== Segment start ==
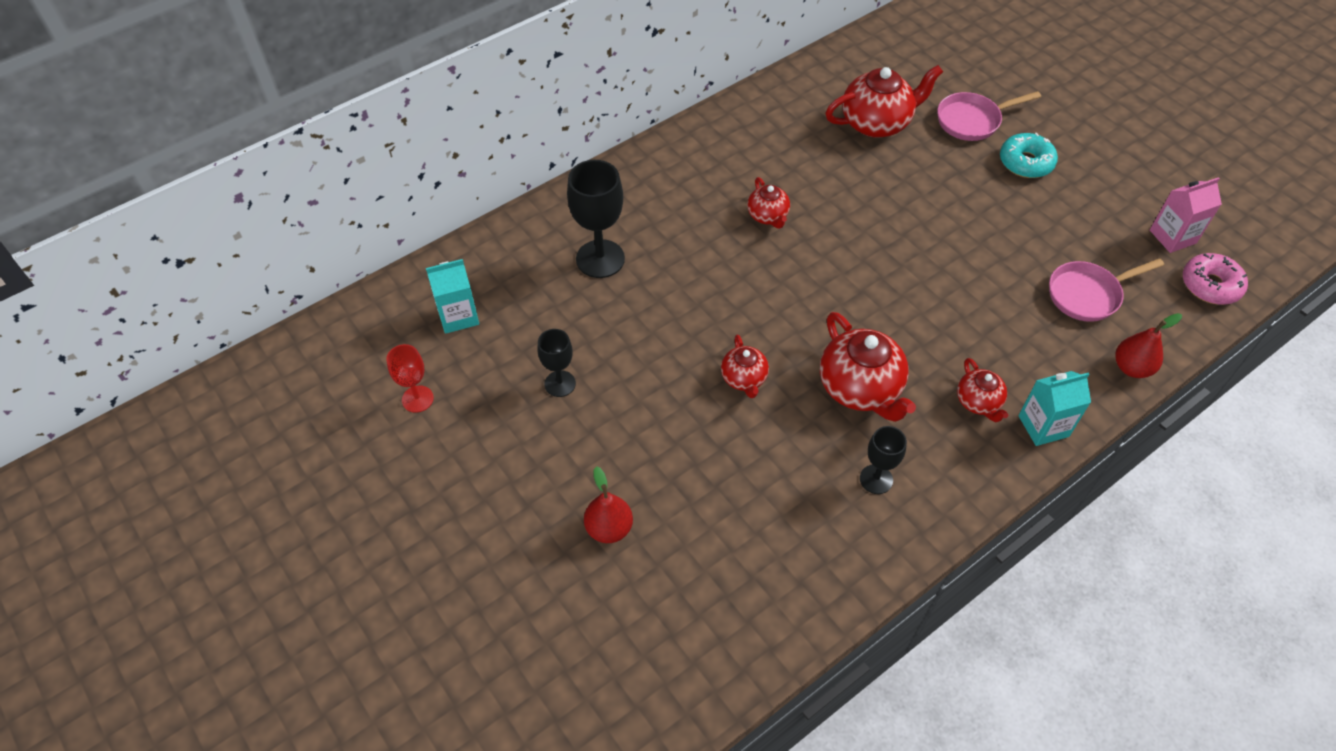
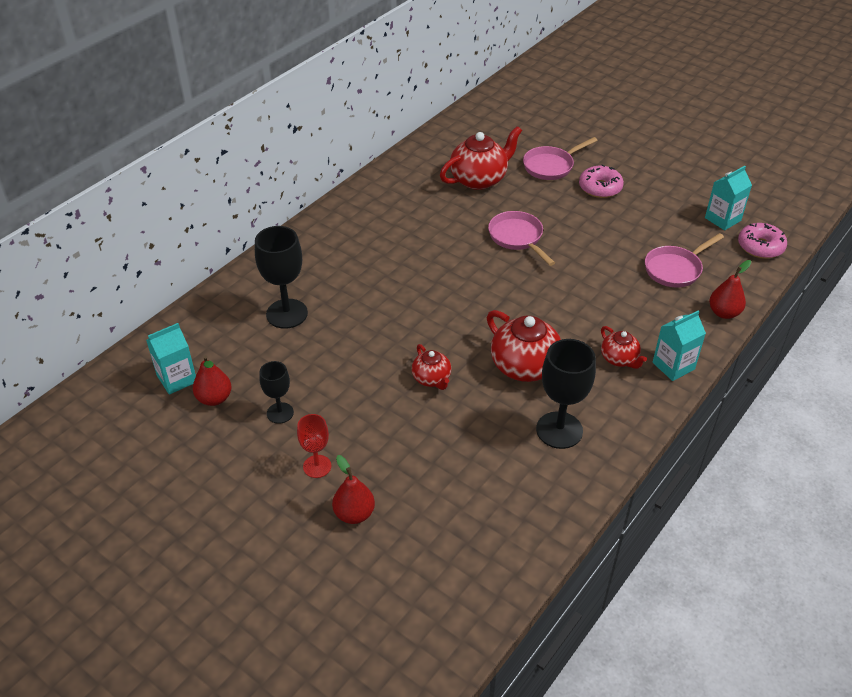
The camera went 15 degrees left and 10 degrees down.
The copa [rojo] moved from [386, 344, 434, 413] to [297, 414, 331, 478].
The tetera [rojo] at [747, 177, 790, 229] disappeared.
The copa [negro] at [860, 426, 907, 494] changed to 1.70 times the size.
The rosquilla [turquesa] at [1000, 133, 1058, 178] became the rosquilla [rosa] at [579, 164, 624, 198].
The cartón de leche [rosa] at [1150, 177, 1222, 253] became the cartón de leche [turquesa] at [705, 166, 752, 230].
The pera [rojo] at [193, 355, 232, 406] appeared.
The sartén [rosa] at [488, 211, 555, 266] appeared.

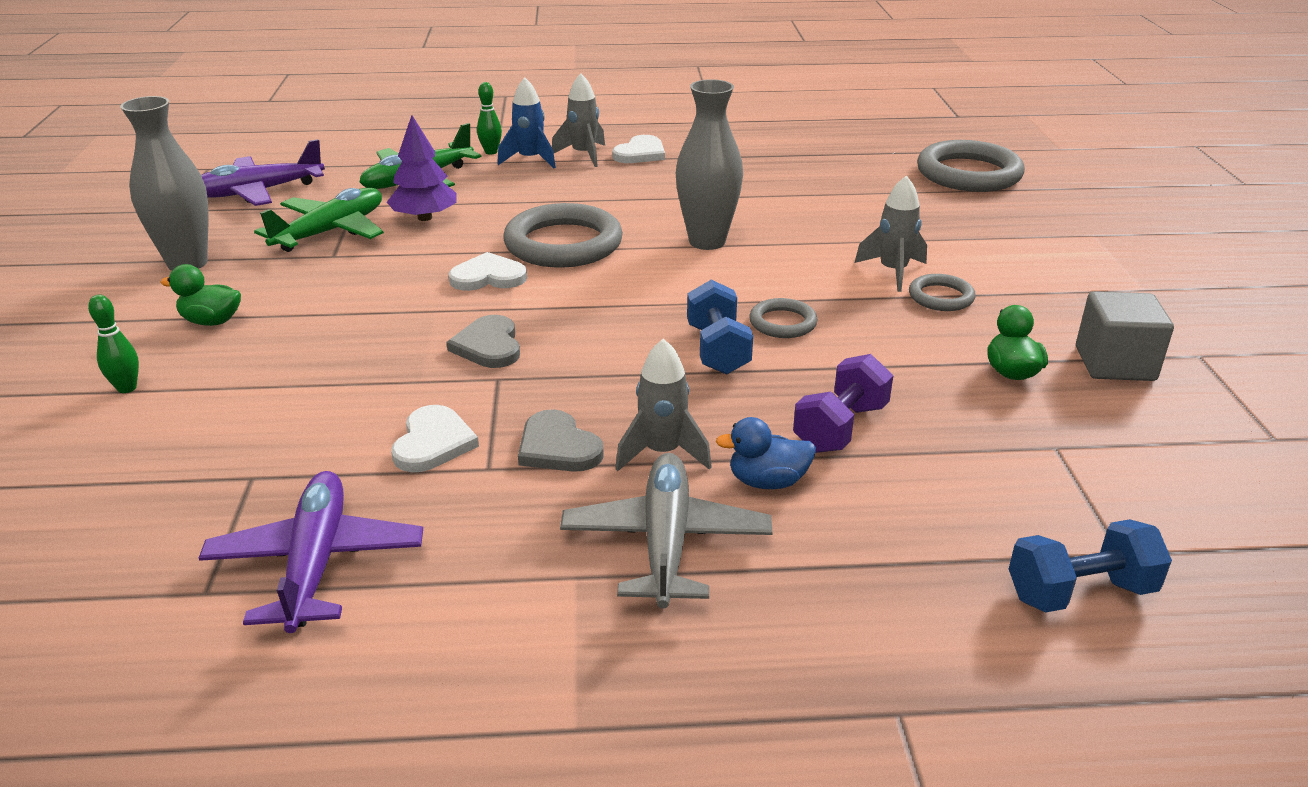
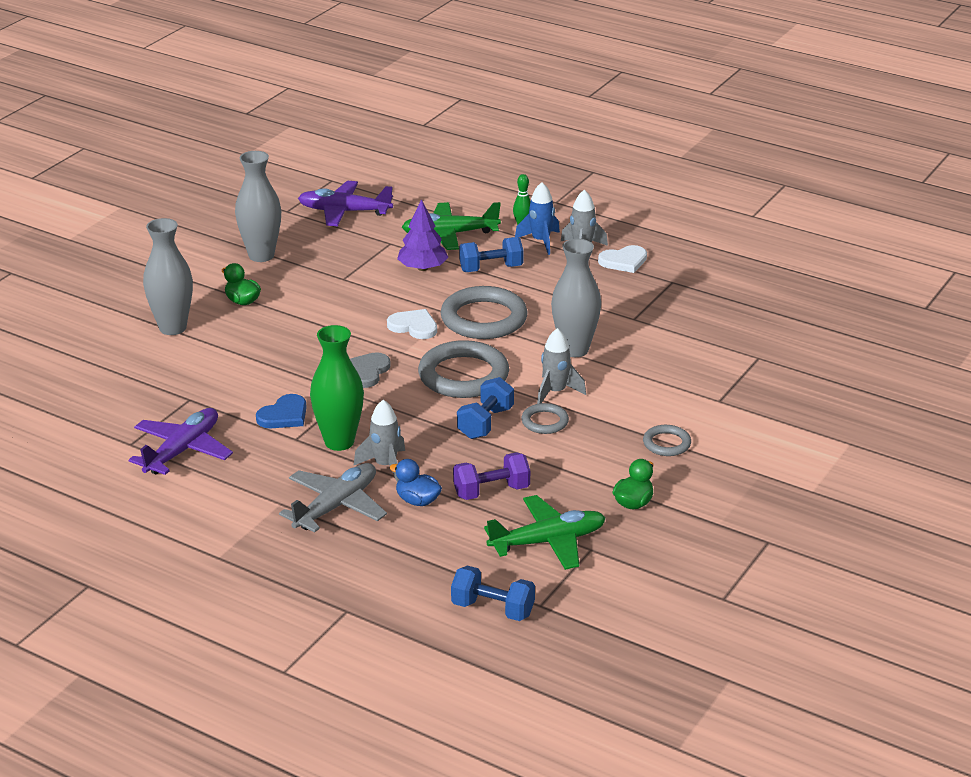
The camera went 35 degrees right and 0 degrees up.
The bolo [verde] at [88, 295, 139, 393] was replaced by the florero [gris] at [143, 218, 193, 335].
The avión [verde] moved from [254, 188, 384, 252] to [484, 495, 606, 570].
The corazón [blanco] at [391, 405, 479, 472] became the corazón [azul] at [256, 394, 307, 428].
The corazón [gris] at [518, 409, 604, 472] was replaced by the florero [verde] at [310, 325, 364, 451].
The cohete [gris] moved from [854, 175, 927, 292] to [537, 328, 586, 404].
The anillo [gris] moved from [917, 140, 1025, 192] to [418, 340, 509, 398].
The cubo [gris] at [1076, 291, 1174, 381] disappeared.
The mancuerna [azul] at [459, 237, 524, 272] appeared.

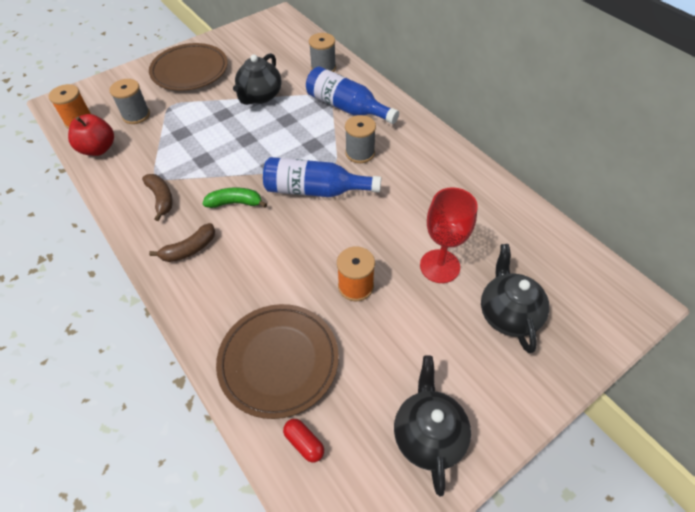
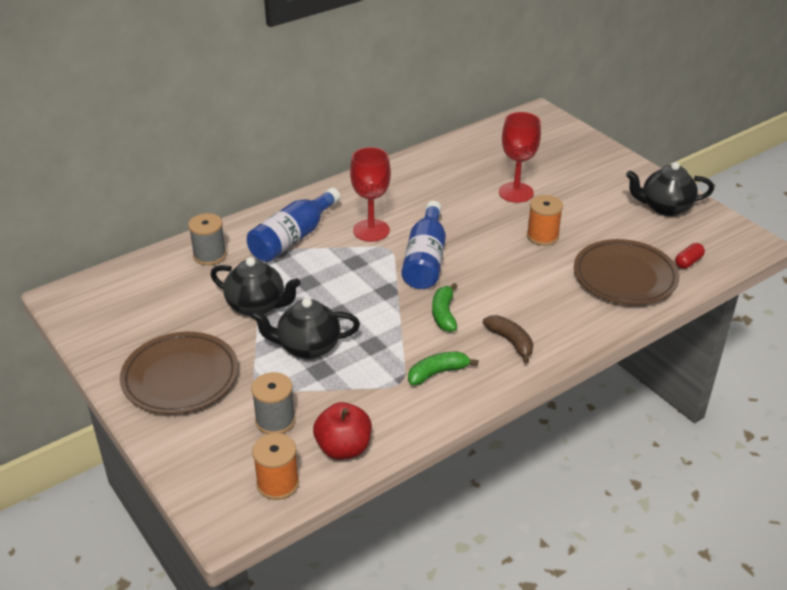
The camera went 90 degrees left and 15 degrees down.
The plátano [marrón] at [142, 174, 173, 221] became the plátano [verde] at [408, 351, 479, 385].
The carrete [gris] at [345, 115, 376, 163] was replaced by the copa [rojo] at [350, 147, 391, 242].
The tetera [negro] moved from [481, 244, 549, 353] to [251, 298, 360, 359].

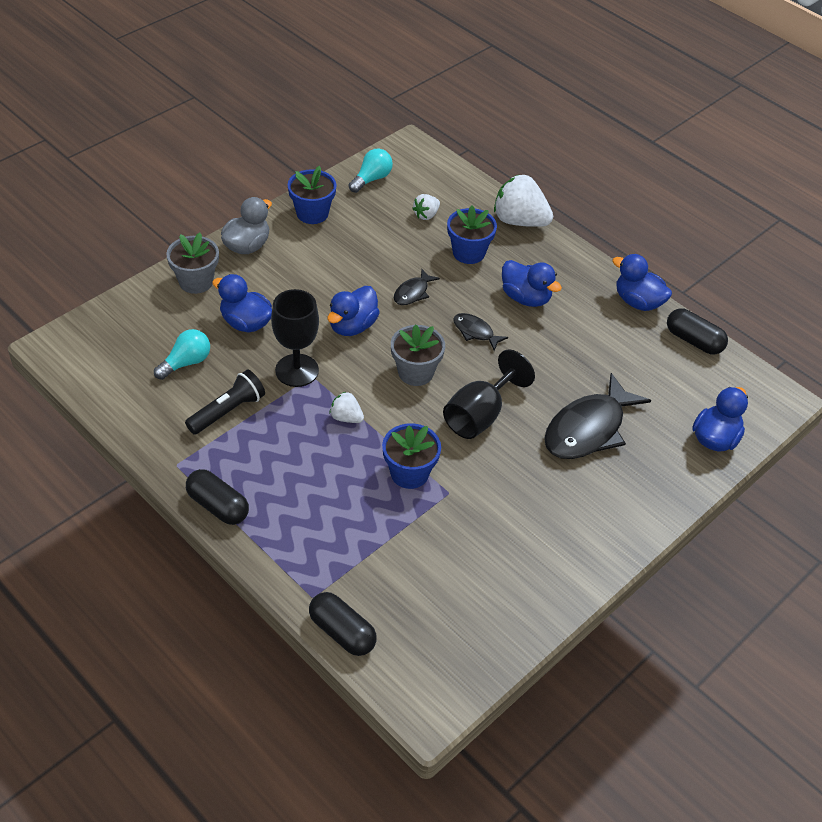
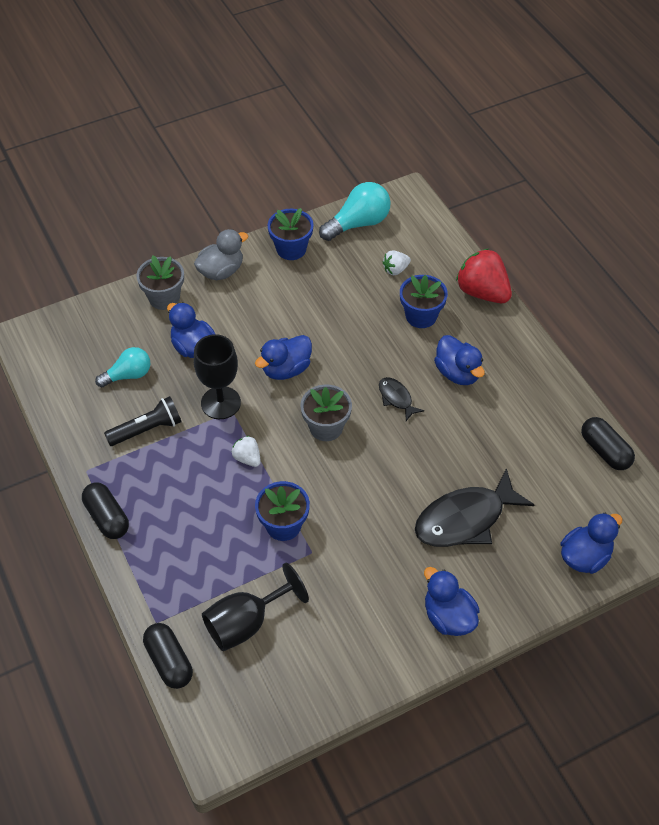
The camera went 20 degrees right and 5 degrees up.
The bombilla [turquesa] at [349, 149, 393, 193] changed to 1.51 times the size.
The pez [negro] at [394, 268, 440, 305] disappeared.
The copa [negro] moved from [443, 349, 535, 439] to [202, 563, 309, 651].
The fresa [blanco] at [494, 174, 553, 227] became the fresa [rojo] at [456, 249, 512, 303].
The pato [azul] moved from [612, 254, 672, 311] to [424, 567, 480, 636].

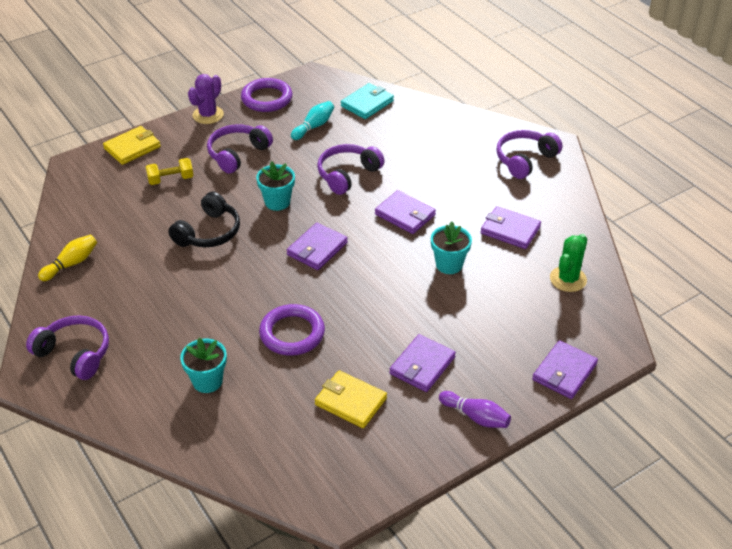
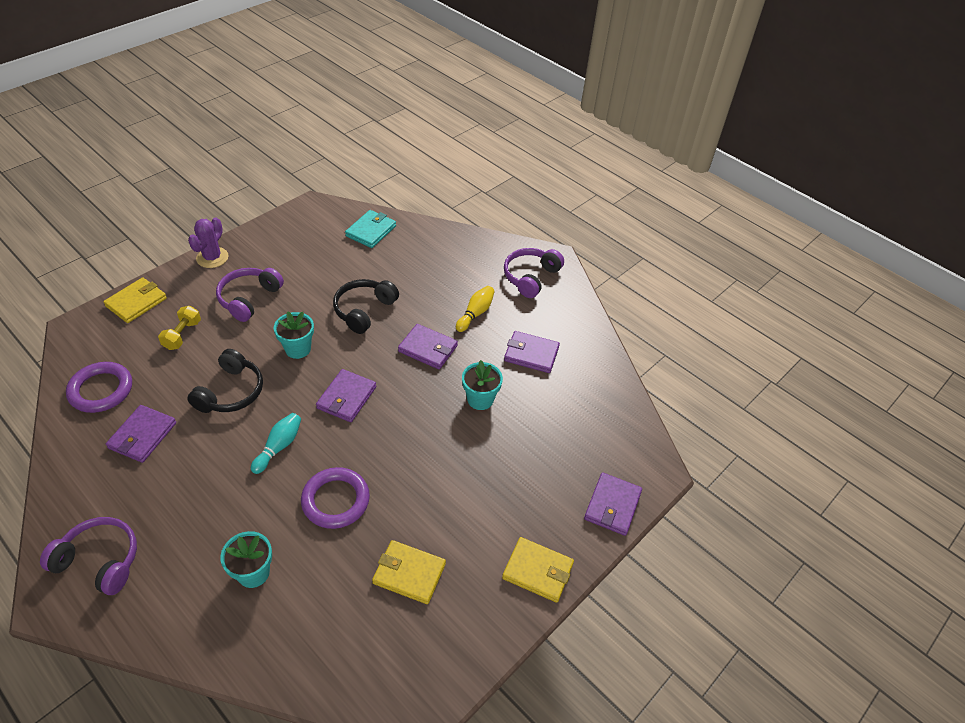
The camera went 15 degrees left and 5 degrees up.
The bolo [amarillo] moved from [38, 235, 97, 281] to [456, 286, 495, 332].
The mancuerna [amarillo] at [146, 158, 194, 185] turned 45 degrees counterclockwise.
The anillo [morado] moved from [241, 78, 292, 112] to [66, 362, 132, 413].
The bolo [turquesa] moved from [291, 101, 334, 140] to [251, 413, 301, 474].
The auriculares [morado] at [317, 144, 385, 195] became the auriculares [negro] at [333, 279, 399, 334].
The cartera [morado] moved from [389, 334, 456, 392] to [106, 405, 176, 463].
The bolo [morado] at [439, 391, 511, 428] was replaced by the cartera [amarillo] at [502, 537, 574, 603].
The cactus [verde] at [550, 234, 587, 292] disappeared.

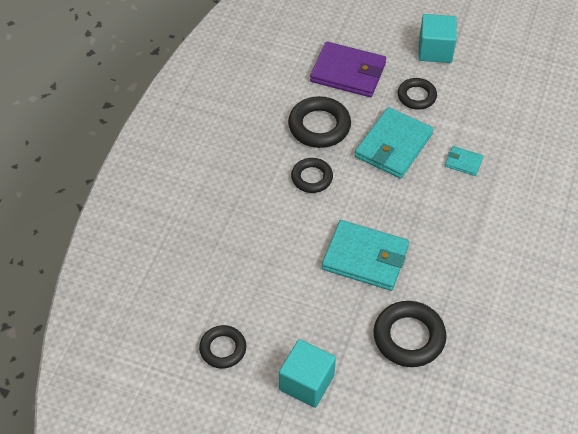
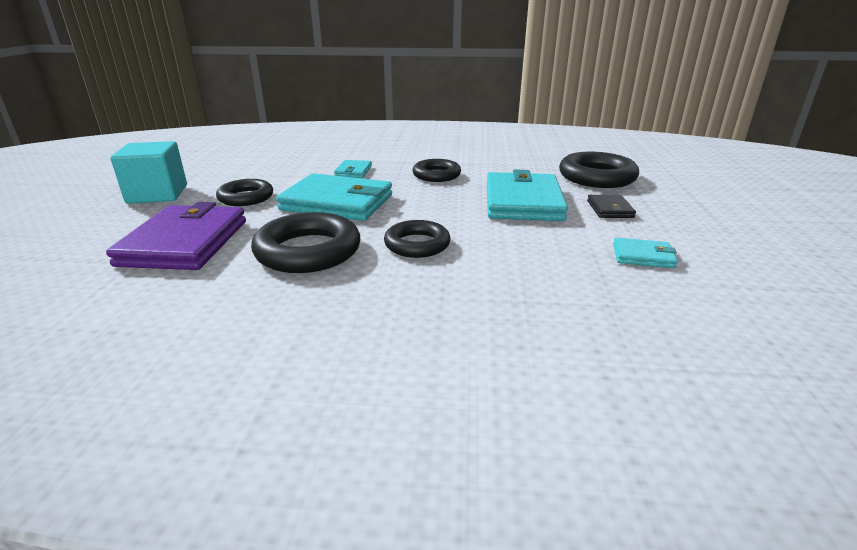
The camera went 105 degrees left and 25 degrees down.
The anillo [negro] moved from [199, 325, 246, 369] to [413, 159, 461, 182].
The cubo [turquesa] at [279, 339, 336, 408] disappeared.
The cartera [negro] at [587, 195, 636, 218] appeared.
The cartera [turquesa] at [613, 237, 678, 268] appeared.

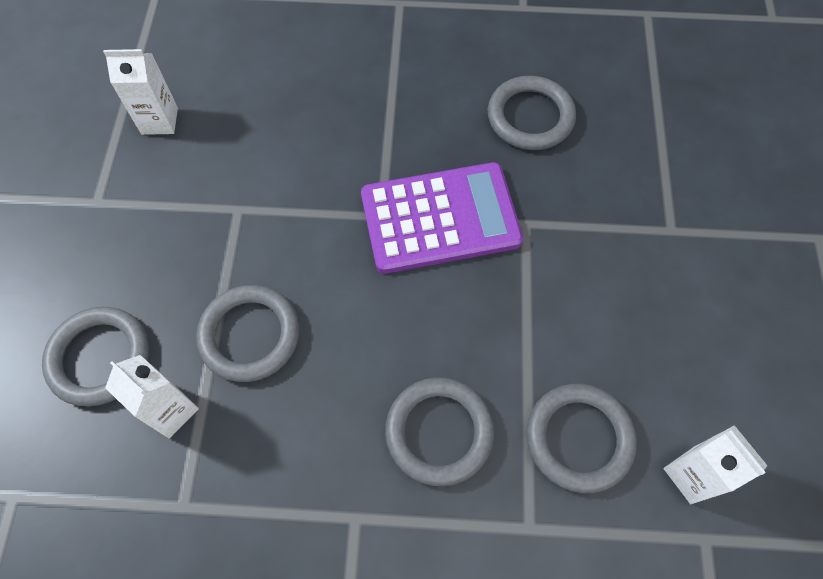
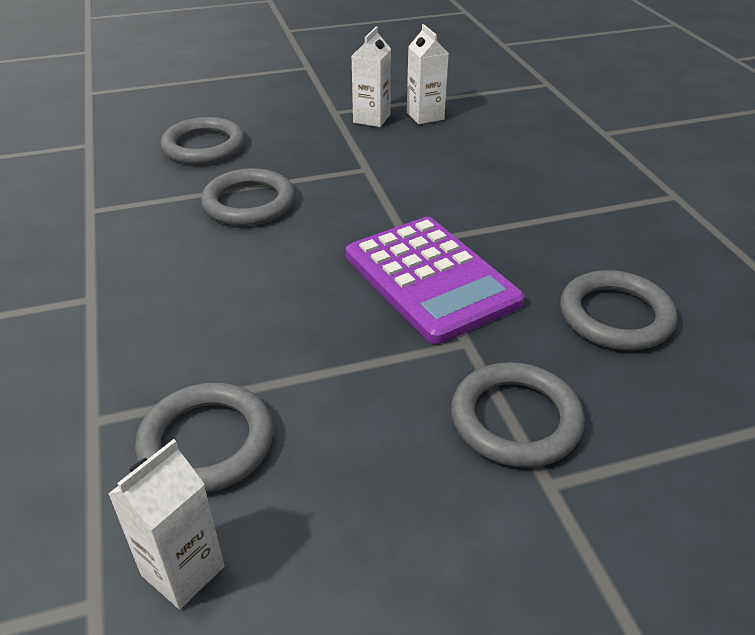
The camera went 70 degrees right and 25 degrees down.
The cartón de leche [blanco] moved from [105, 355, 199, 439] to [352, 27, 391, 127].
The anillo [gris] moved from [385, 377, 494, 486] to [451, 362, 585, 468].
== Segment end ==
→ **Prompt**
In the data above, please extract the lines from the first one through the line with "The rosquilla [turquesa]", exactly, and keep pictures out.

→ **Exercise solution**
The camera went 15 degrees left and 10 degrees down.
The copa [rojo] moved from [386, 344, 434, 413] to [297, 414, 331, 478].
The tetera [rojo] at [747, 177, 790, 229] disappeared.
The copa [negro] at [860, 426, 907, 494] changed to 1.70 times the size.
The rosquilla [turquesa] at [1000, 133, 1058, 178] became the rosquilla [rosa] at [579, 164, 624, 198].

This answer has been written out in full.